#### Study material
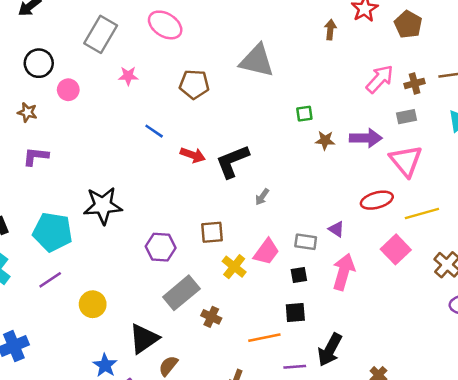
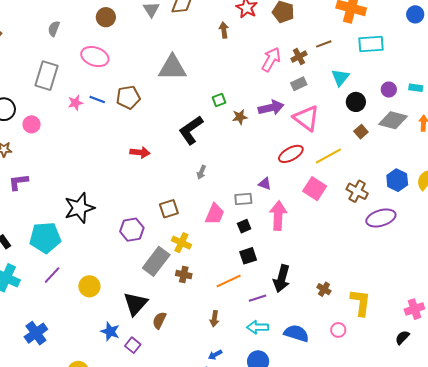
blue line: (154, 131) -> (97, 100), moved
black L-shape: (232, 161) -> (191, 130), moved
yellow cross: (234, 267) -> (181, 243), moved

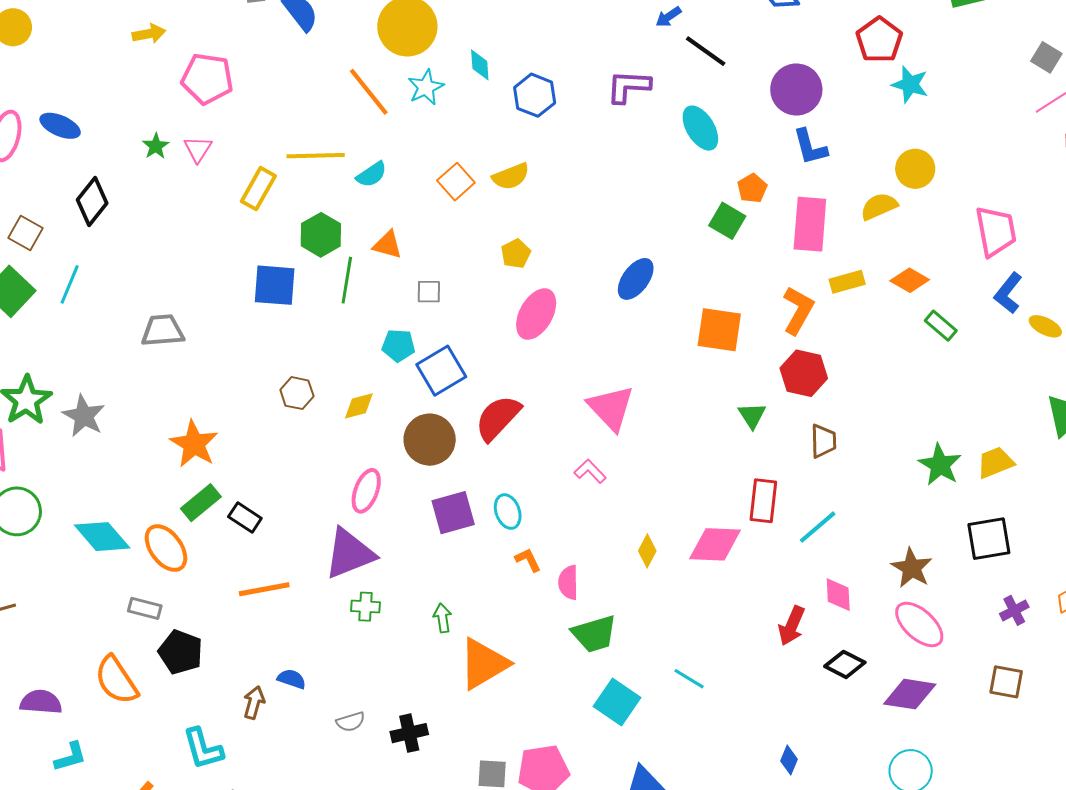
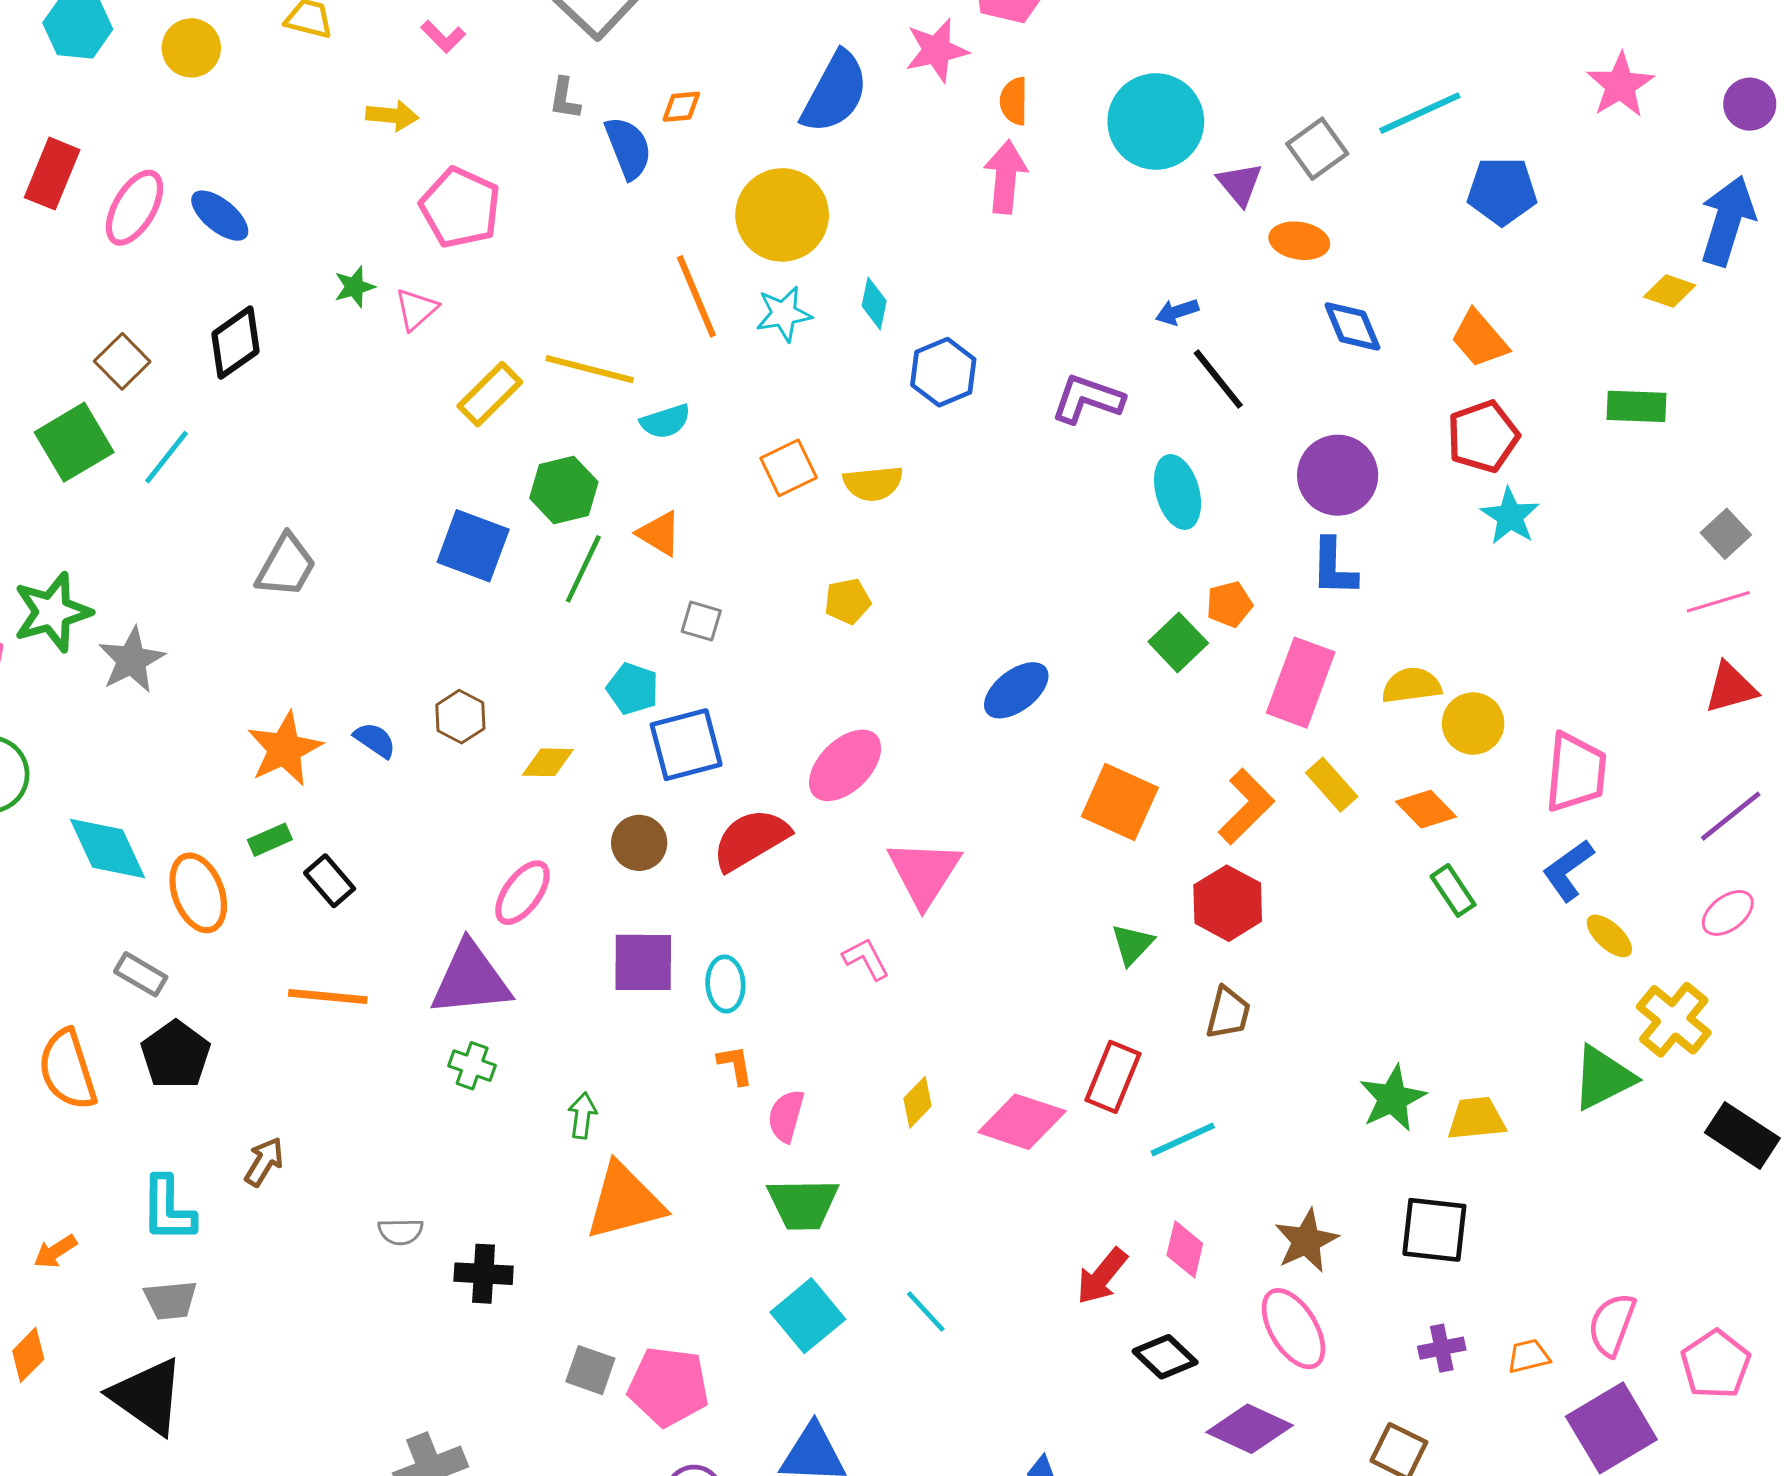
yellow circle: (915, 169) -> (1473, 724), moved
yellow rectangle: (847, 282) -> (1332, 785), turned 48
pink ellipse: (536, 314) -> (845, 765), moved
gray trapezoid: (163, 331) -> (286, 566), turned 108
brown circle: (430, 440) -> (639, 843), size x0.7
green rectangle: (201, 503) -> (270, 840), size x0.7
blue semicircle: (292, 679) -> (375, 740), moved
########
How to complete this task
Print the preceding material over again exactly. Please leave the pictures out.

Solution
blue line: (154, 131) -> (97, 100), moved
black L-shape: (232, 161) -> (191, 130), moved
yellow cross: (234, 267) -> (181, 243), moved

yellow circle: (915, 169) -> (1473, 724), moved
yellow rectangle: (847, 282) -> (1332, 785), turned 48
pink ellipse: (536, 314) -> (845, 765), moved
gray trapezoid: (163, 331) -> (286, 566), turned 108
brown circle: (430, 440) -> (639, 843), size x0.7
green rectangle: (201, 503) -> (270, 840), size x0.7
blue semicircle: (292, 679) -> (375, 740), moved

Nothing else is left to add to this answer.